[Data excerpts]
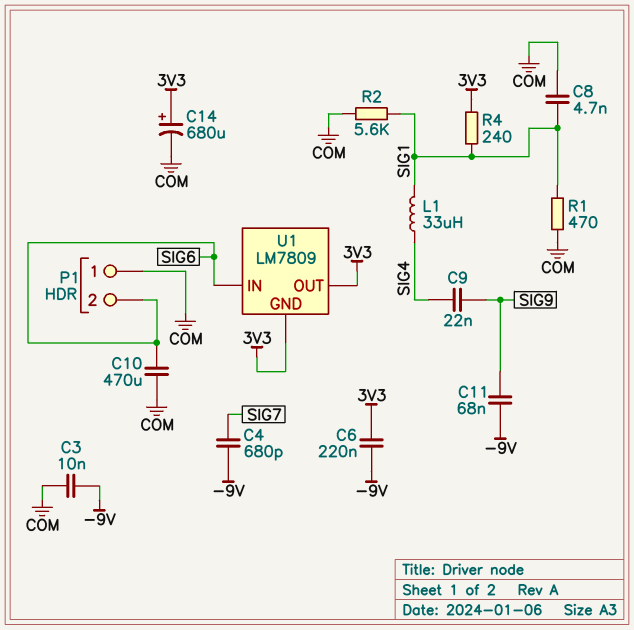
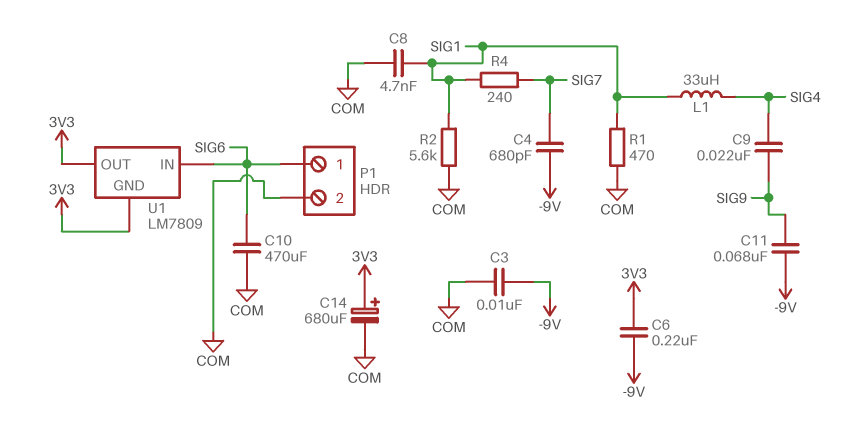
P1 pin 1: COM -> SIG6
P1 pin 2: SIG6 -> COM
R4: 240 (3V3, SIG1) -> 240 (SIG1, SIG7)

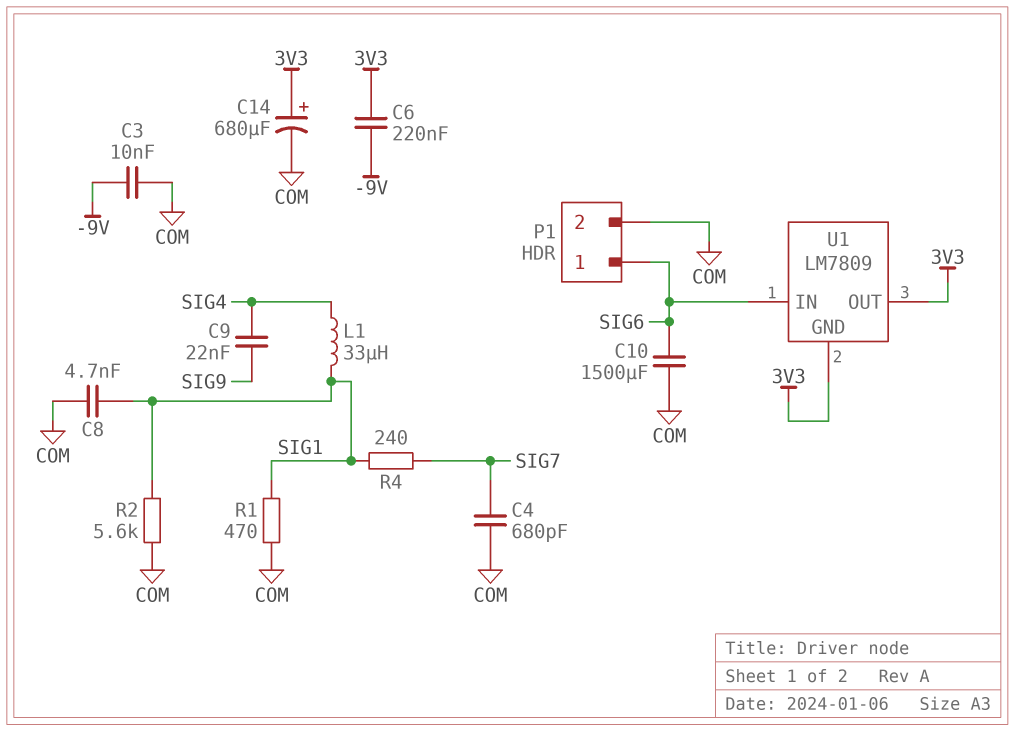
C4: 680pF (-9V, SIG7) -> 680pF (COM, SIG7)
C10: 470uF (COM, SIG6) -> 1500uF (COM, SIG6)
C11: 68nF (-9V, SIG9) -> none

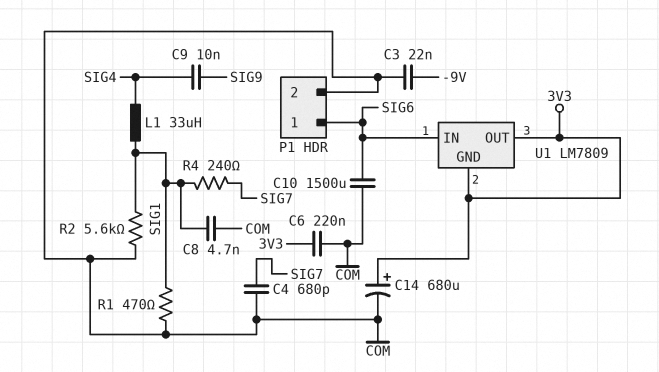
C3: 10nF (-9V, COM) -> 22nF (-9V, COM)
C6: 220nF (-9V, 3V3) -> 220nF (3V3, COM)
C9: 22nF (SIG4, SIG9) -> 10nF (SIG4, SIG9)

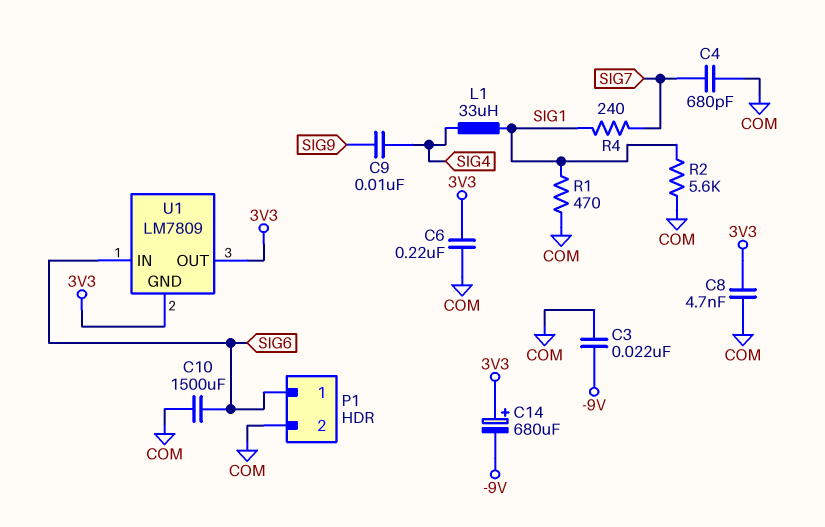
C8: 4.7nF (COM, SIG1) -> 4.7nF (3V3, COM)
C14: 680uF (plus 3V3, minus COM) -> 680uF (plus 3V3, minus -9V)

* * *

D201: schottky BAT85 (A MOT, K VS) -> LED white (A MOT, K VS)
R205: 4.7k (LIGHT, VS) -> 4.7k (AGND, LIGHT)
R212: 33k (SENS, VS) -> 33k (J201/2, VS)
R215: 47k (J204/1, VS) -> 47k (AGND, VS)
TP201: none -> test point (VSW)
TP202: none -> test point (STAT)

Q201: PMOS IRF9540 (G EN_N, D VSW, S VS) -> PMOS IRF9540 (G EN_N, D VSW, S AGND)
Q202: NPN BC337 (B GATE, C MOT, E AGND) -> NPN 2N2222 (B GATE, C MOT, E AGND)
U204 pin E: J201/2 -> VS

---

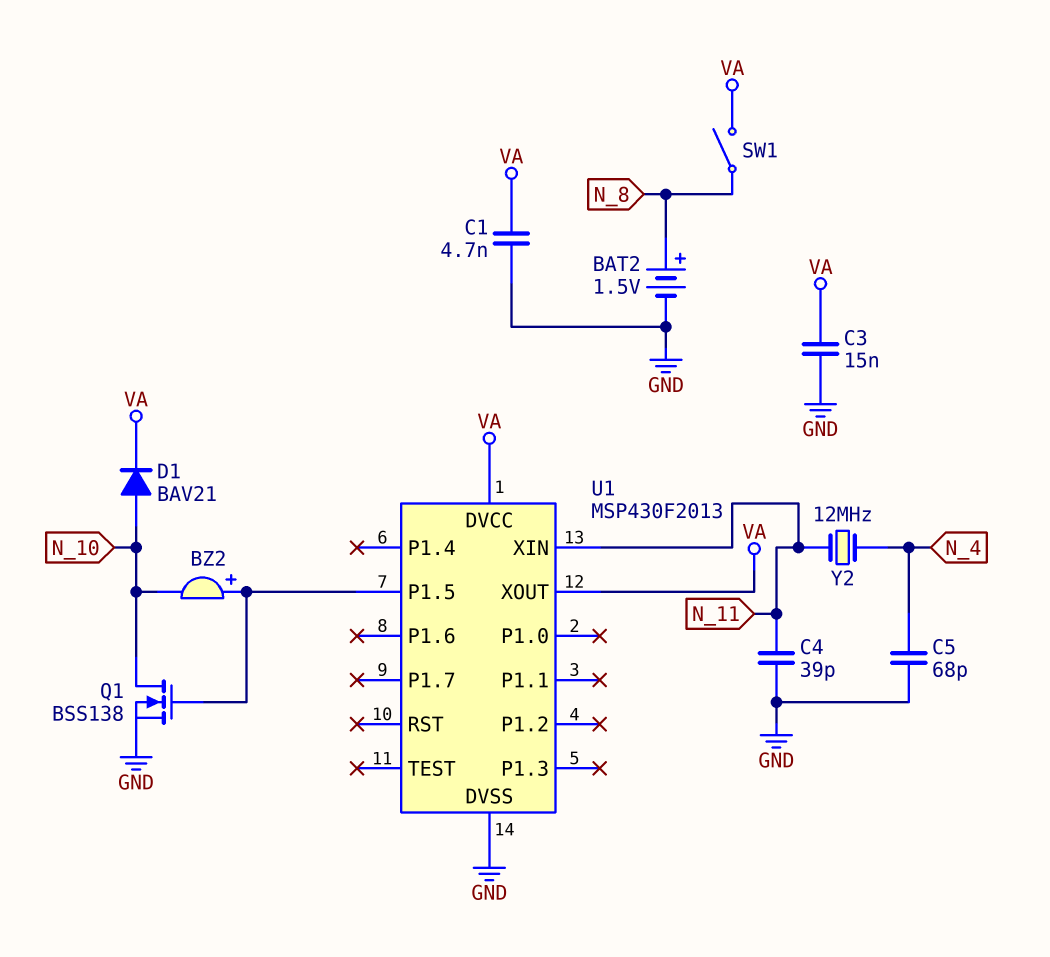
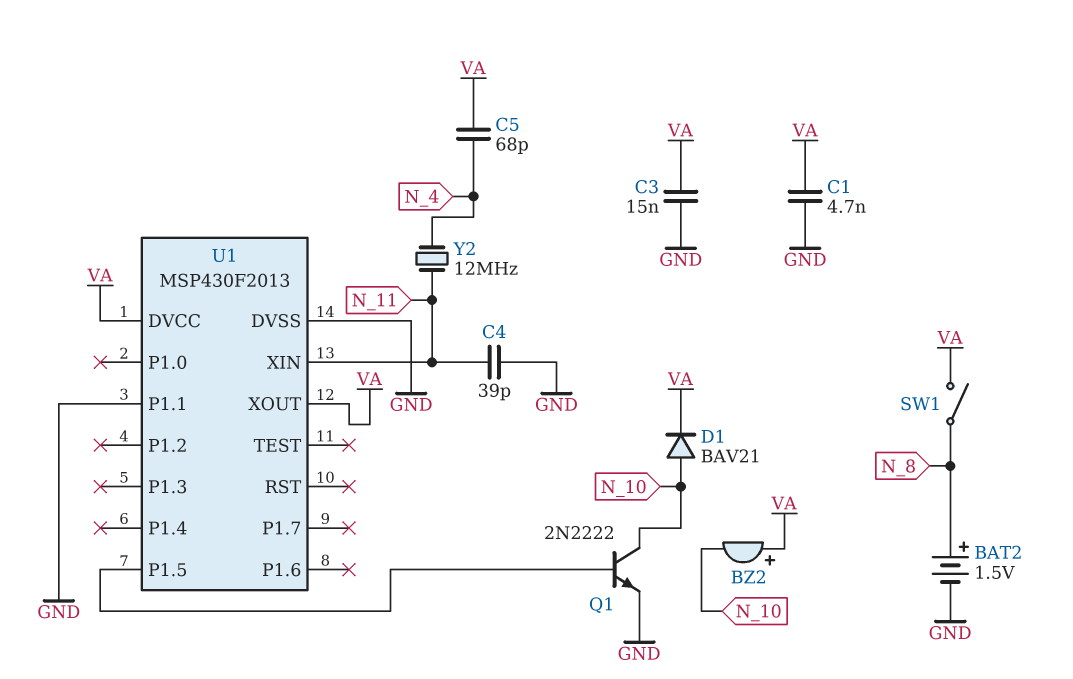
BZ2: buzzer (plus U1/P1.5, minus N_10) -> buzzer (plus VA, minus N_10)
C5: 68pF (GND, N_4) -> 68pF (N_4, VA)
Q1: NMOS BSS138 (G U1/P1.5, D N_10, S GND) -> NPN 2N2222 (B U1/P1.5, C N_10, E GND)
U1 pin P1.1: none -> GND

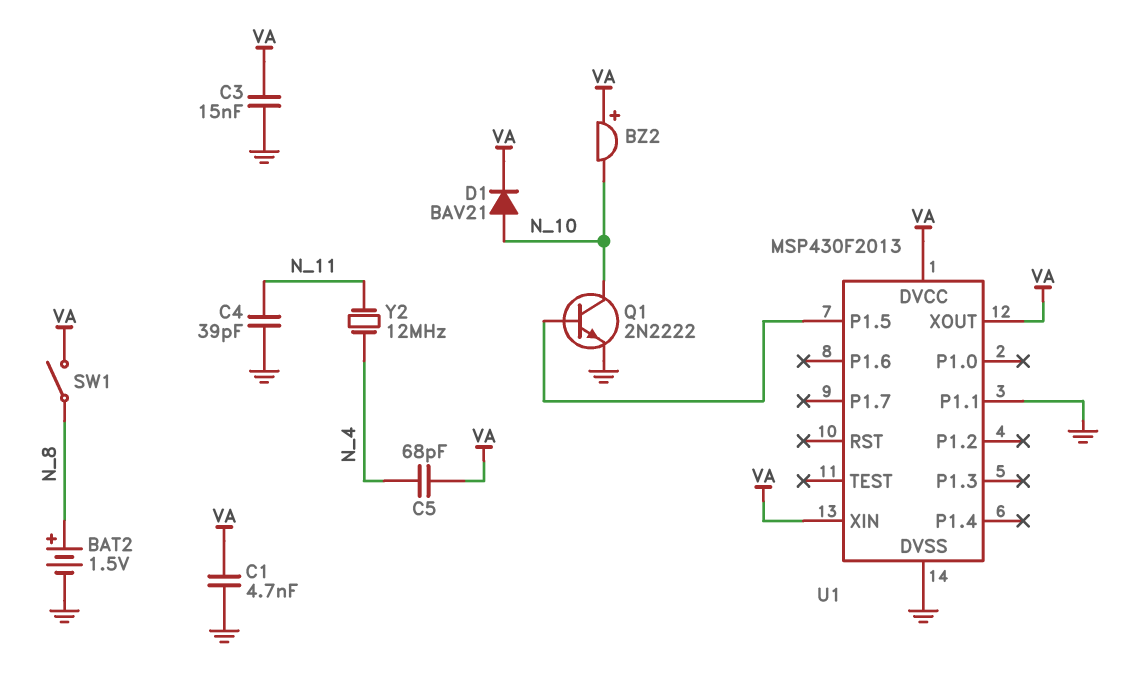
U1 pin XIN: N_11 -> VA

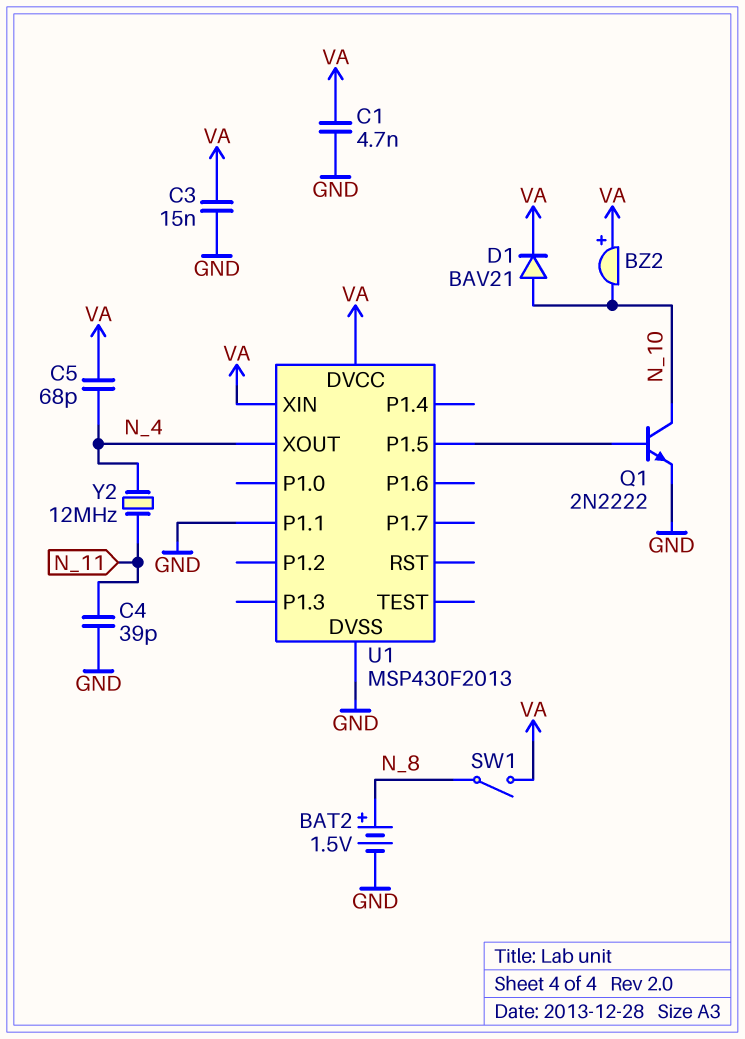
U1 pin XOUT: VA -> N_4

> _Exercise directions_: Each line above starting at the one holding "R4: 240 (3V3, SIG1) -> 240 (SIG1, SIG7)" and ending at the one holding "C14: 680uF (plus" should be set down exactly as it stands, both ends included, with no pictures.

> _Exercise response_:
R4: 240 (3V3, SIG1) -> 240 (SIG1, SIG7)

C4: 680pF (-9V, SIG7) -> 680pF (COM, SIG7)
C10: 470uF (COM, SIG6) -> 1500uF (COM, SIG6)
C11: 68nF (-9V, SIG9) -> none

C3: 10nF (-9V, COM) -> 22nF (-9V, COM)
C6: 220nF (-9V, 3V3) -> 220nF (3V3, COM)
C9: 22nF (SIG4, SIG9) -> 10nF (SIG4, SIG9)

C8: 4.7nF (COM, SIG1) -> 4.7nF (3V3, COM)
C14: 680uF (plus 3V3, minus COM) -> 680uF (plus 3V3, minus -9V)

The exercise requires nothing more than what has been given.